= THE PROBLEM =
Once the pictures are removed, restate the data below word for word.

START TASK DATA

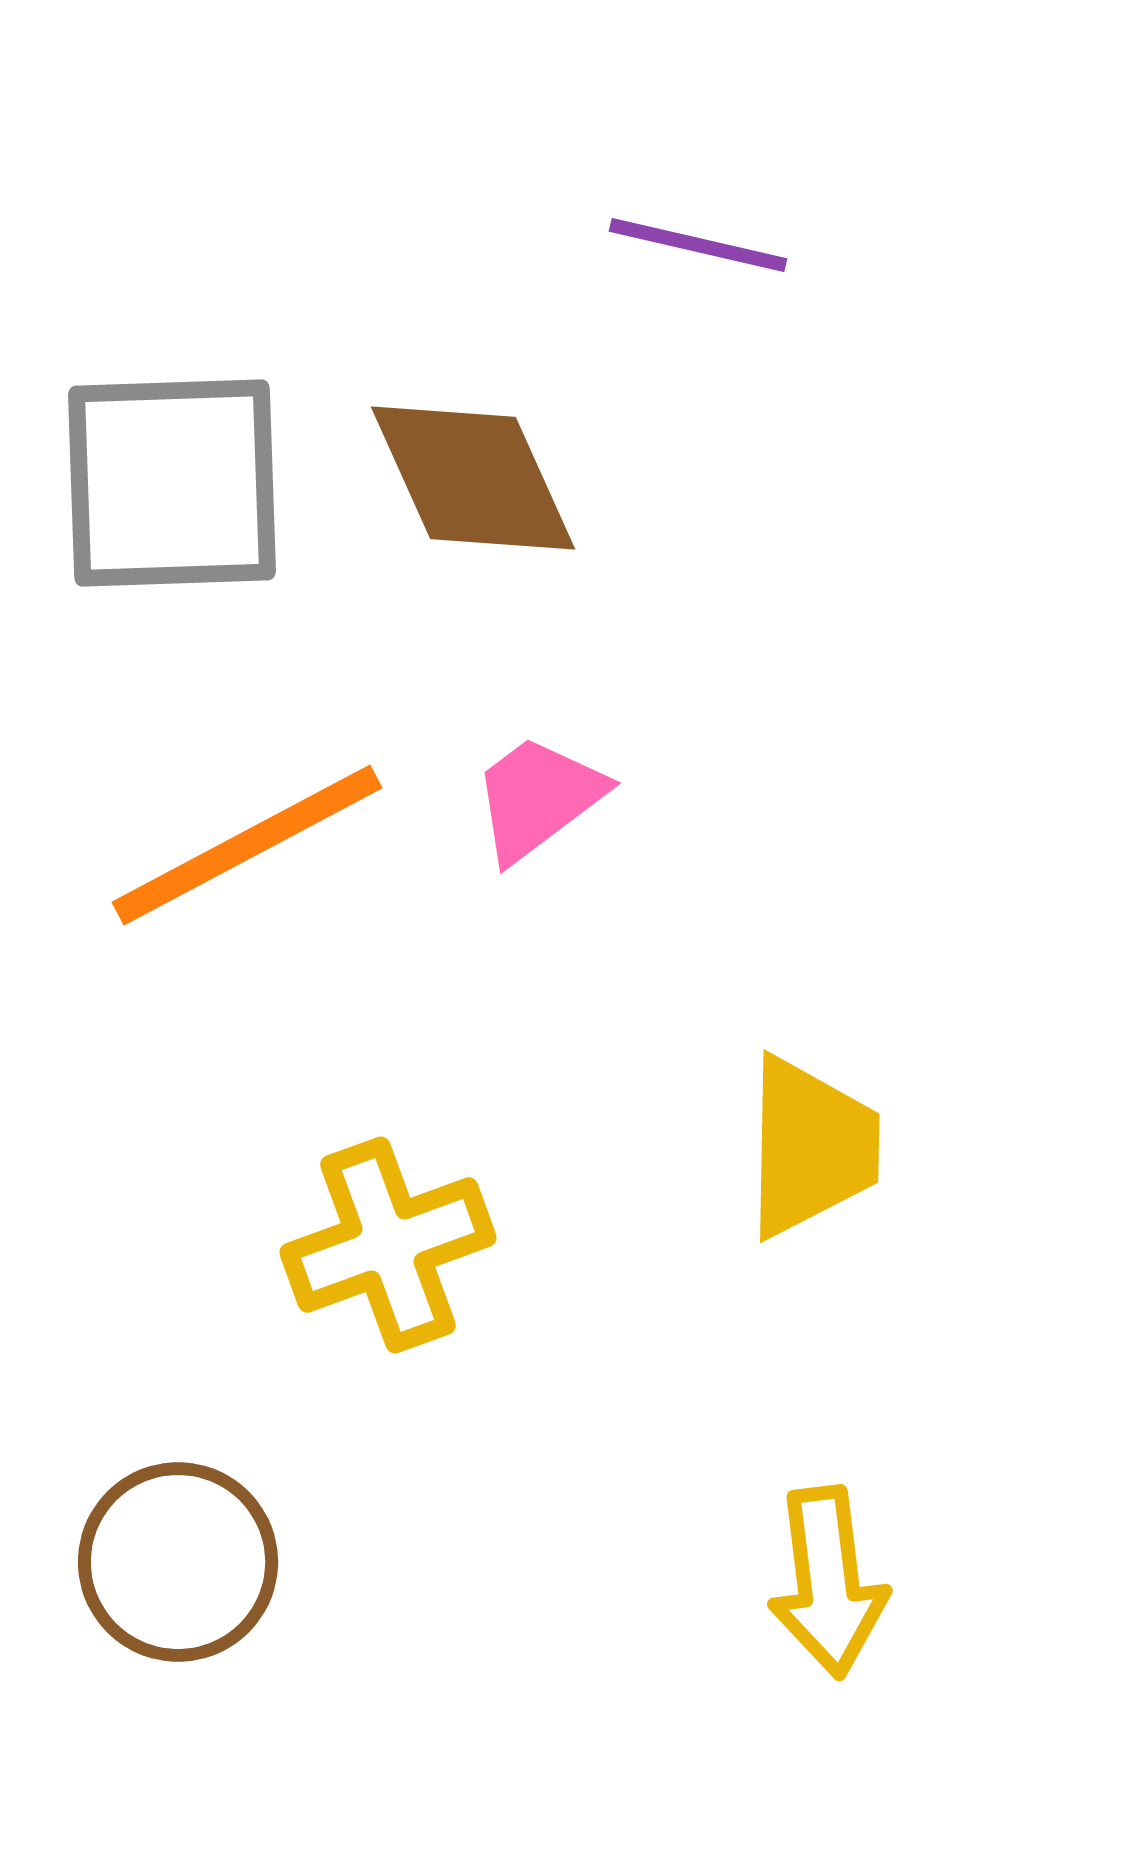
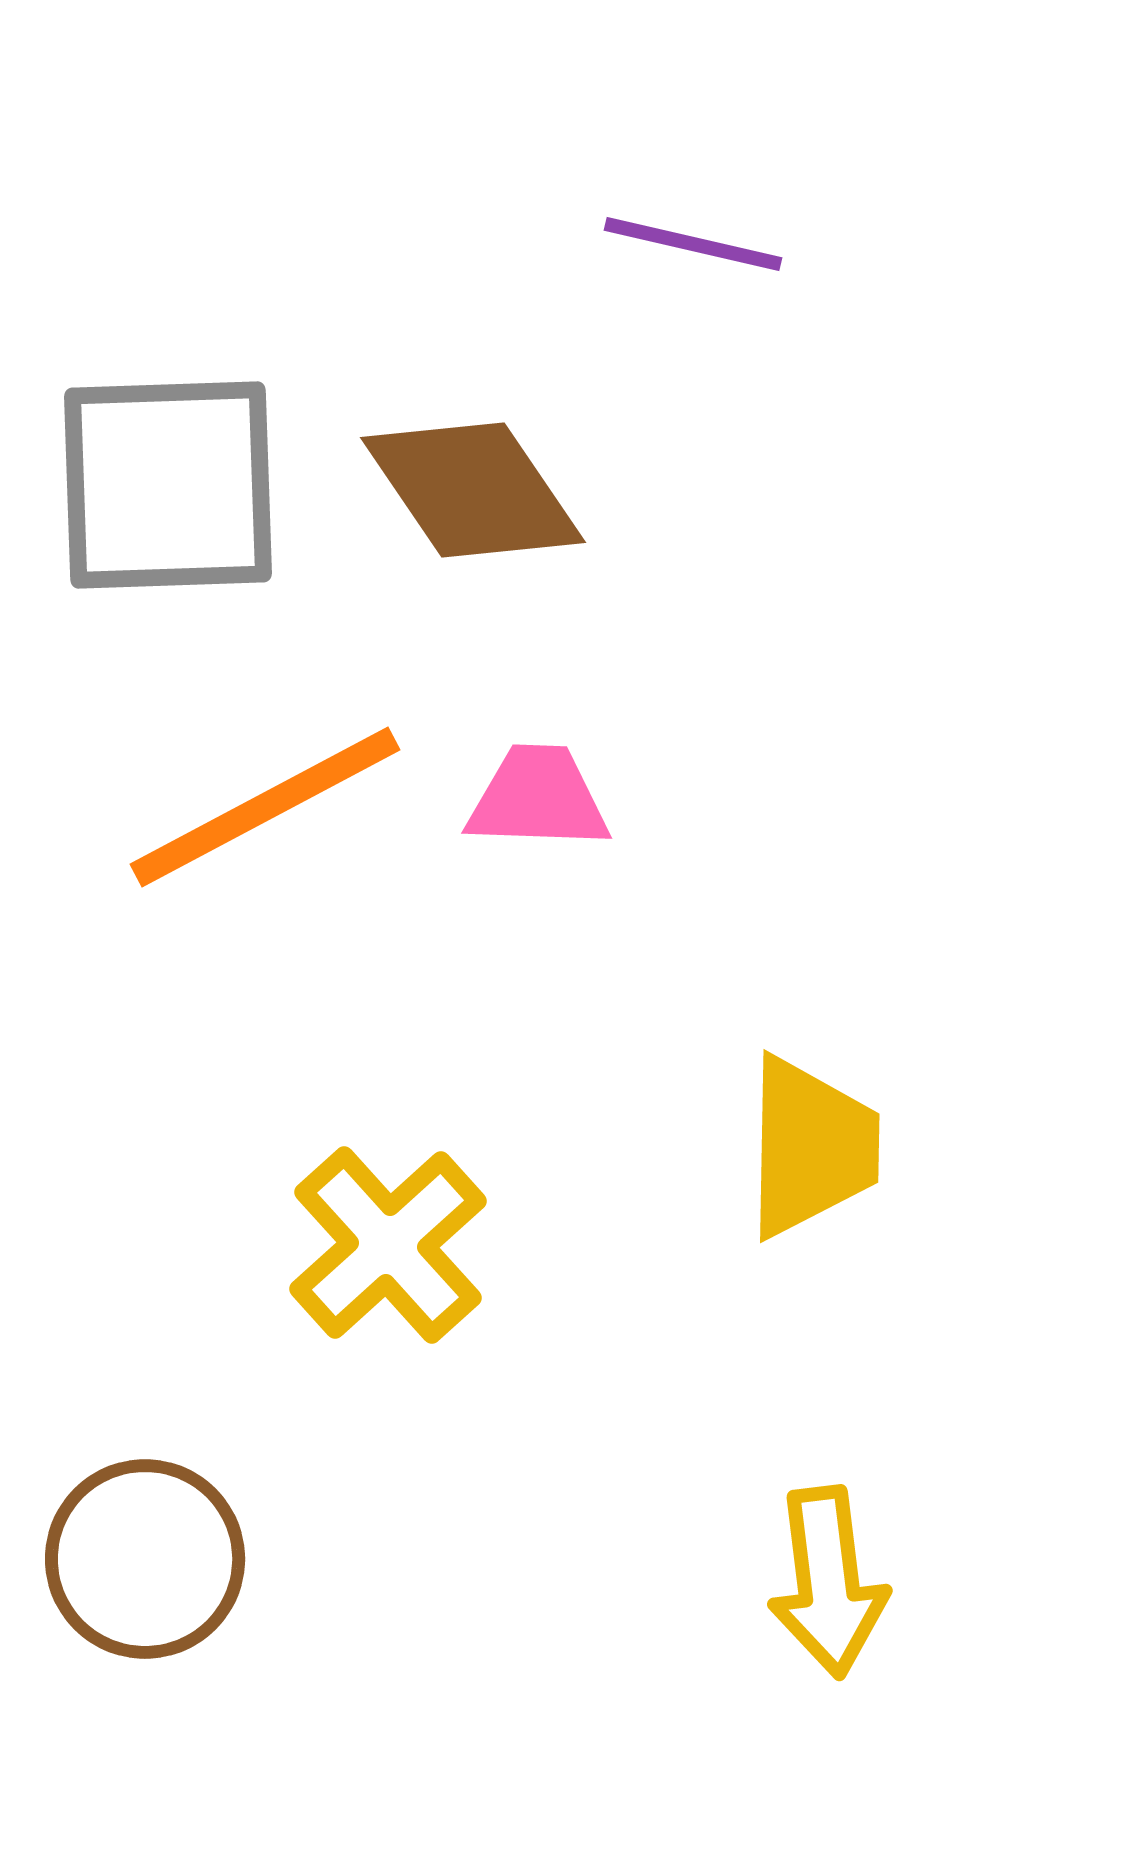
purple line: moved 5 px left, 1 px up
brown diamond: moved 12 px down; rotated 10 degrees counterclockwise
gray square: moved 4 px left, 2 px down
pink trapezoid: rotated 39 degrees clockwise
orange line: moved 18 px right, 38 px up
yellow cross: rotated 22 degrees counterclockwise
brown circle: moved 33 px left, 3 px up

END TASK DATA

= ANSWER BOX =
purple line: moved 5 px left, 1 px up
brown diamond: moved 12 px down; rotated 10 degrees counterclockwise
gray square: moved 4 px left, 2 px down
pink trapezoid: rotated 39 degrees clockwise
orange line: moved 18 px right, 38 px up
yellow cross: rotated 22 degrees counterclockwise
brown circle: moved 33 px left, 3 px up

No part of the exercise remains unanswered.